**ACTIVITY:** The listing below contains a span that opens with the line containing "R209: none -> 1k (+9V, SENS2)" and closes with the line containing "U23: NOR 74HC02". Return that span exactly.
Start of RECORDS SHOWN
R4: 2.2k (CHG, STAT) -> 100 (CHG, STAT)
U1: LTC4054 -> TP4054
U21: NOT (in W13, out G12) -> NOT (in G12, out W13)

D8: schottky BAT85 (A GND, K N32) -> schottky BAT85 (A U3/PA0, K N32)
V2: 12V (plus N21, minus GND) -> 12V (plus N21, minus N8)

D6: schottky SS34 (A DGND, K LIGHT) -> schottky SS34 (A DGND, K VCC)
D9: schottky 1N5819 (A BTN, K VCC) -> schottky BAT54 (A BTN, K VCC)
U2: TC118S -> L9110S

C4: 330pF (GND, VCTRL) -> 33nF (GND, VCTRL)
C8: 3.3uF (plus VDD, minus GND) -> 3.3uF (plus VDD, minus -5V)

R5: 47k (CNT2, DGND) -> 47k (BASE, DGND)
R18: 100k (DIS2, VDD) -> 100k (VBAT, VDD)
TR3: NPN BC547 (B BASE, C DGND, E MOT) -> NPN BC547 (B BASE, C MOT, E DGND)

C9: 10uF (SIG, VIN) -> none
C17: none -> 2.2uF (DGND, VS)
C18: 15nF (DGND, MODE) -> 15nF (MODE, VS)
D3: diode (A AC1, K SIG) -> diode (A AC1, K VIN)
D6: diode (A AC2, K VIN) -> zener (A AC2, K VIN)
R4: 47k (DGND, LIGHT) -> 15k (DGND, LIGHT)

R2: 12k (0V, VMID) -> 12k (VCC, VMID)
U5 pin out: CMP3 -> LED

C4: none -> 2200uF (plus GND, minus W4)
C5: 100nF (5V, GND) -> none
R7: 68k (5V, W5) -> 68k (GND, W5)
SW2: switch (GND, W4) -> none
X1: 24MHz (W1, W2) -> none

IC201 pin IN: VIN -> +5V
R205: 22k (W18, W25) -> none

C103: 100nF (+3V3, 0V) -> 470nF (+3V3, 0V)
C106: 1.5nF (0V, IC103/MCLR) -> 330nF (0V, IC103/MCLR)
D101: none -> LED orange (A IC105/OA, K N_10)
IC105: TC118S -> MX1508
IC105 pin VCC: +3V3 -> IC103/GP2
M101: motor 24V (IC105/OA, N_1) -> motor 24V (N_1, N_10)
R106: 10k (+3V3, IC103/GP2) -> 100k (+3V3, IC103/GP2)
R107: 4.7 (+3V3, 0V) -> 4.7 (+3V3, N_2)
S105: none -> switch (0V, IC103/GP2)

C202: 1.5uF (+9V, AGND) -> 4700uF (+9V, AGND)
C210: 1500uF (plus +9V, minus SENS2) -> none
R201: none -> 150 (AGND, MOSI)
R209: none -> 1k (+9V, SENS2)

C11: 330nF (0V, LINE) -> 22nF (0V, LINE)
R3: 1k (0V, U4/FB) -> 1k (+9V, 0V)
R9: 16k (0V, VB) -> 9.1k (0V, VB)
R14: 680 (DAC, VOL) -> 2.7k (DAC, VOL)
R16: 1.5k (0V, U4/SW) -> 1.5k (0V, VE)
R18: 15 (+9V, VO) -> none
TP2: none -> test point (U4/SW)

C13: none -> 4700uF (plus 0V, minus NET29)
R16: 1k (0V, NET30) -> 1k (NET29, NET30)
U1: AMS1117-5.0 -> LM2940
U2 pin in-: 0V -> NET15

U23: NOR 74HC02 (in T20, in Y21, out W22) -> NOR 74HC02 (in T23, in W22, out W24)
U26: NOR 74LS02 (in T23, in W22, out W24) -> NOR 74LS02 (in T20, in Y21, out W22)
End of RECORDS SHOWN
**RESPONSE TO THIS TASK:**
R209: none -> 1k (+9V, SENS2)

C11: 330nF (0V, LINE) -> 22nF (0V, LINE)
R3: 1k (0V, U4/FB) -> 1k (+9V, 0V)
R9: 16k (0V, VB) -> 9.1k (0V, VB)
R14: 680 (DAC, VOL) -> 2.7k (DAC, VOL)
R16: 1.5k (0V, U4/SW) -> 1.5k (0V, VE)
R18: 15 (+9V, VO) -> none
TP2: none -> test point (U4/SW)

C13: none -> 4700uF (plus 0V, minus NET29)
R16: 1k (0V, NET30) -> 1k (NET29, NET30)
U1: AMS1117-5.0 -> LM2940
U2 pin in-: 0V -> NET15

U23: NOR 74HC02 (in T20, in Y21, out W22) -> NOR 74HC02 (in T23, in W22, out W24)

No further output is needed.